[YOUR ASSIGNMENT] Reproduce every line of the data, exactly and without its pictures.

──────── GIVEN DATA

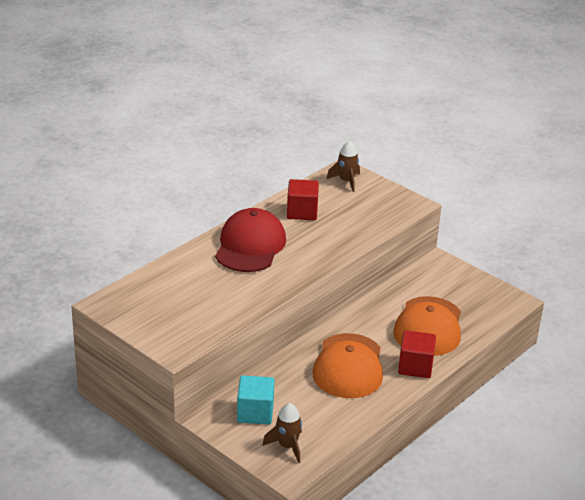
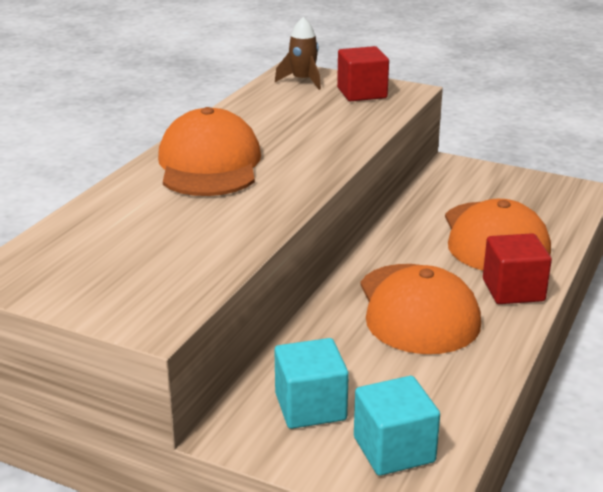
camera: 15 degrees left, 5 degrees down
(250, 246) = (209, 164): red cap -> orange cap
(287, 446) = (394, 449): brown rocket -> turquoise cube
(302, 212) = (263, 118): red cube -> red cube (362, 93)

────────────────

[WRITTEN SOLUTION]
camera: 15 degrees left, 5 degrees down
(250, 246) = (209, 164): red cap -> orange cap
(287, 446) = (394, 449): brown rocket -> turquoise cube
(302, 212) = (263, 118): red cube -> red cube (362, 93)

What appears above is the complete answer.